INPUT DATA Block Start

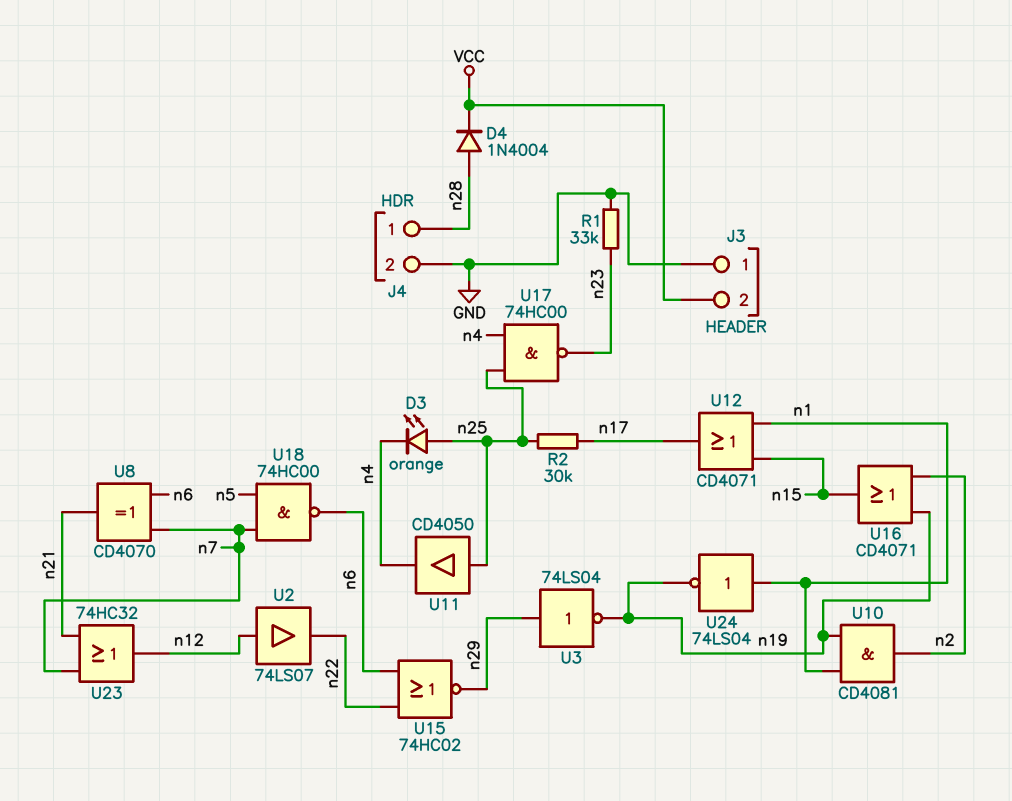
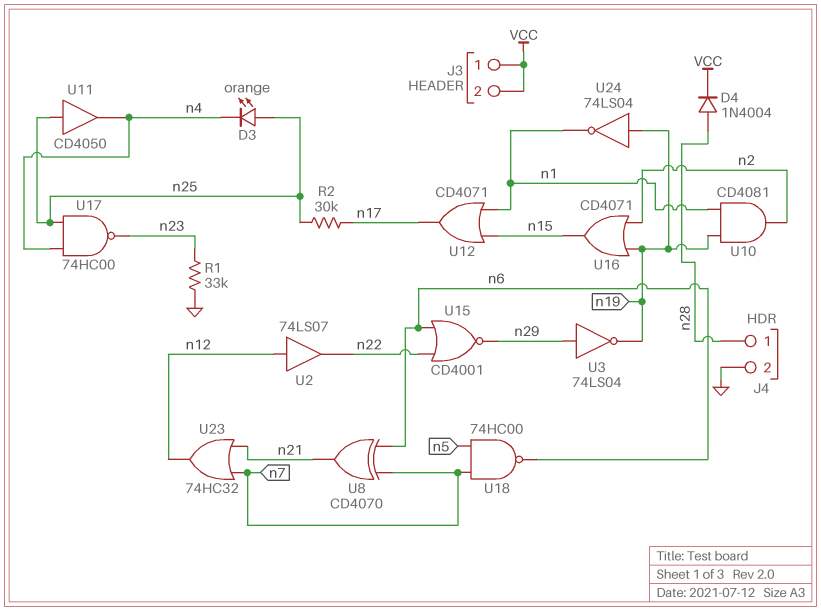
J3 pin 1: GND -> VCC
U15: NOR 74HC02 (in n6, in n22, out n29) -> NOR CD4001 (in n6, in n22, out n29)
U24: NOT 74LS04 (in n1, out n19) -> NOT 74LS04 (in n19, out n1)

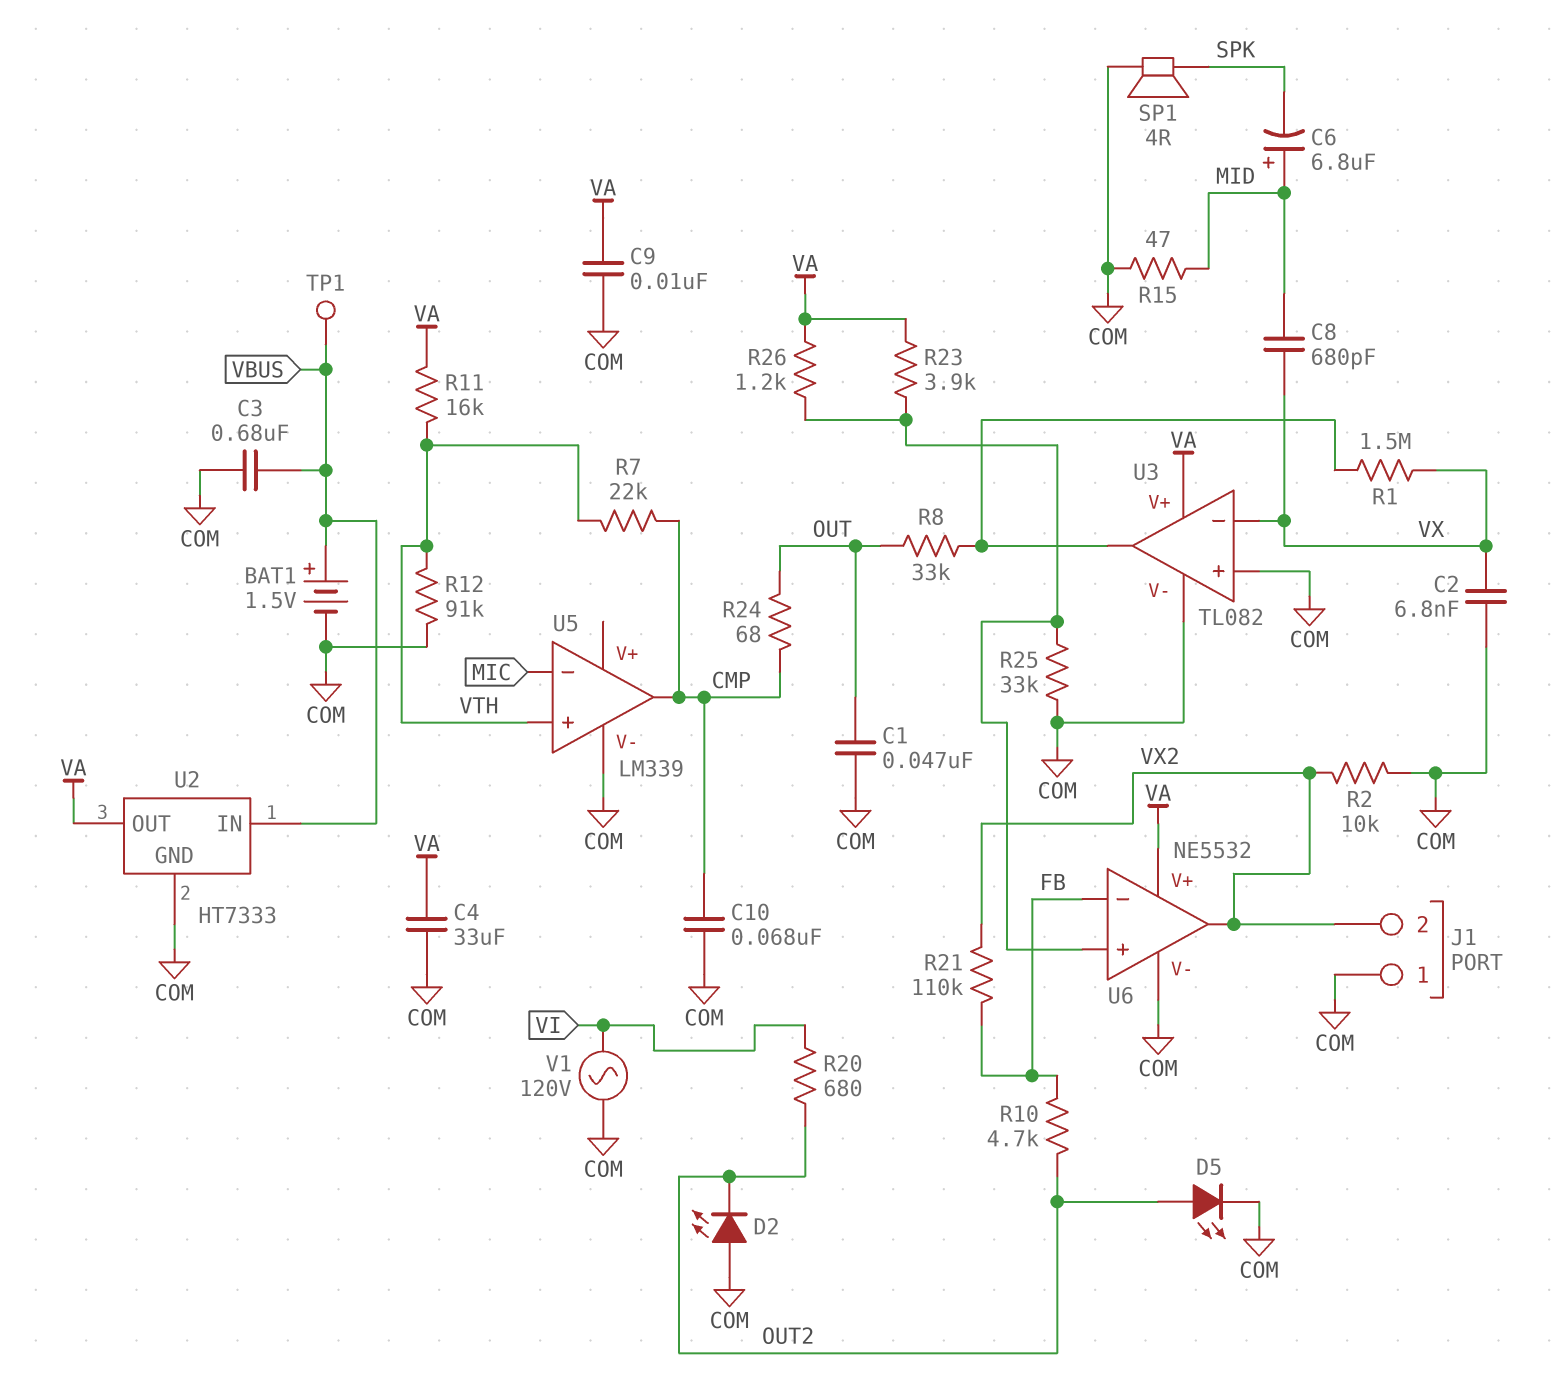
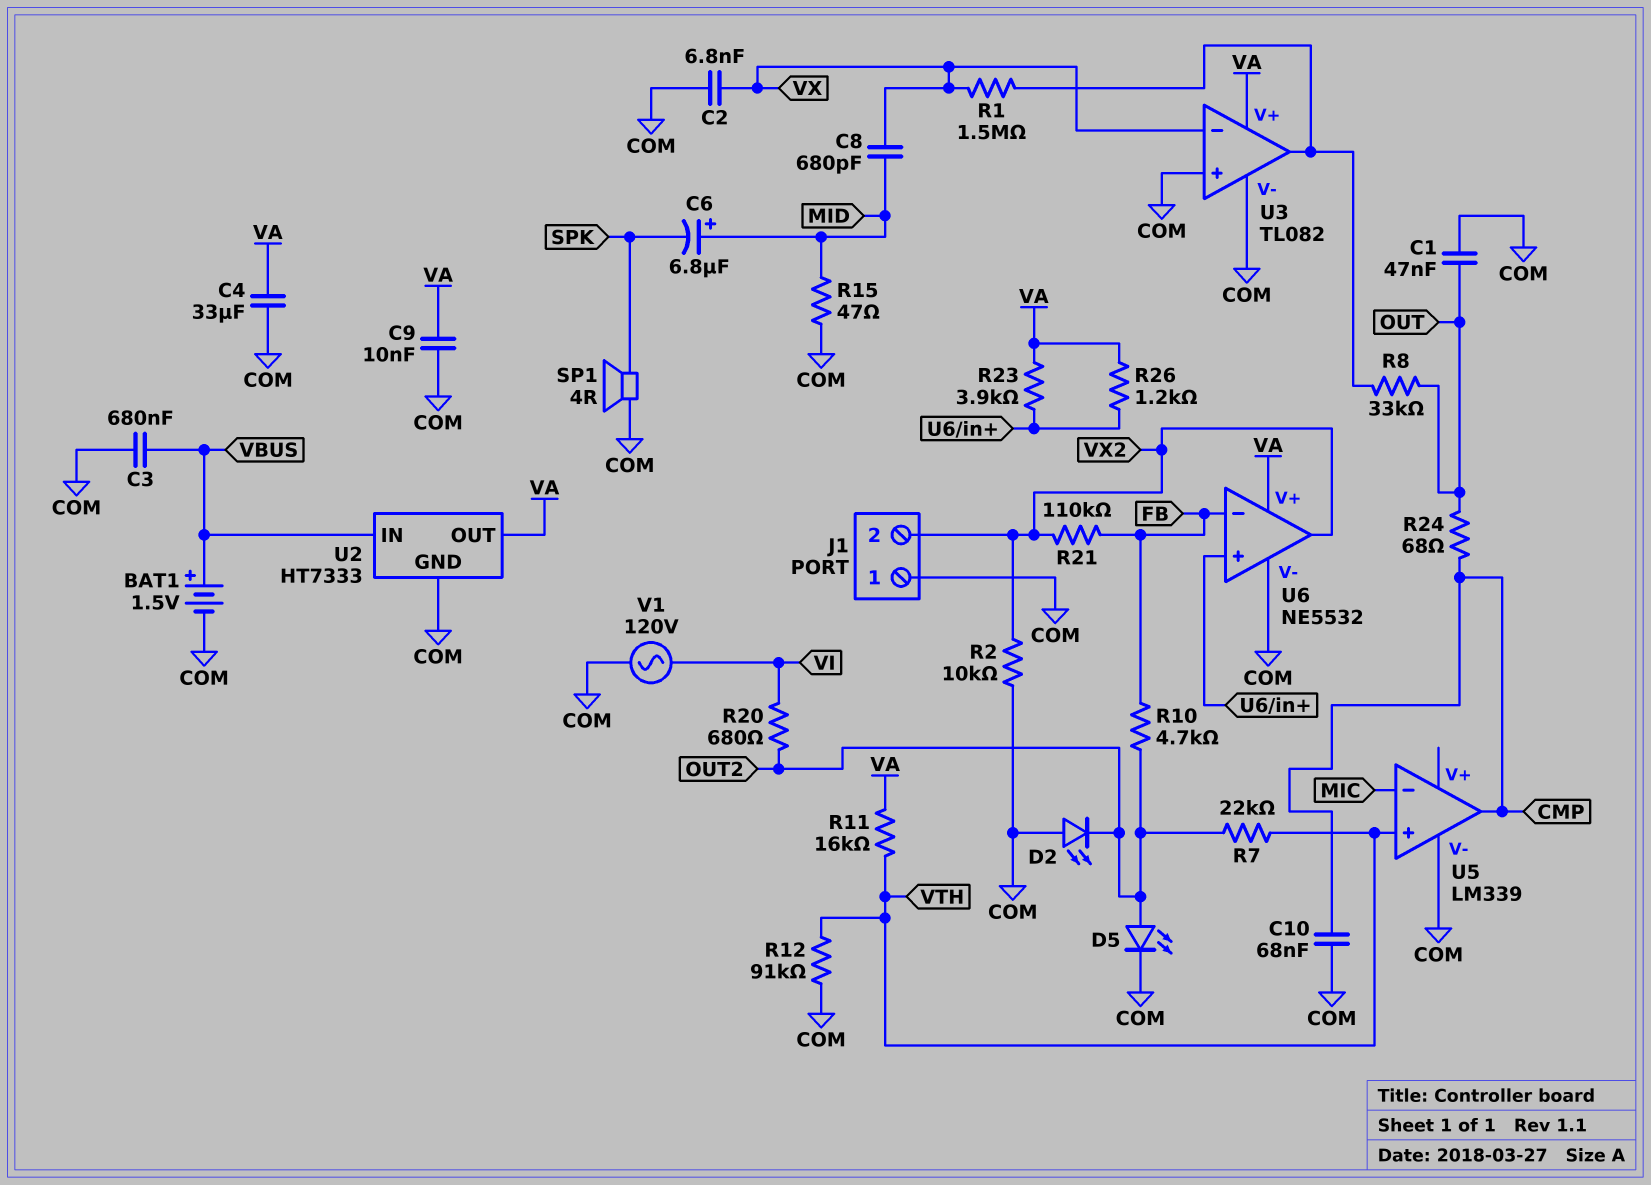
R7: 22k (CMP, VTH) -> 22k (OUT2, VTH)
R25: 33k (COM, U6/in+) -> none
TP1: test point (VBUS) -> none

INPUT DATA Block End

PROBLEM: Where a line of the listing holds the string "none", copy that line.

YOUR SOLUTION:
R25: 33k (COM, U6/in+) -> none
TP1: test point (VBUS) -> none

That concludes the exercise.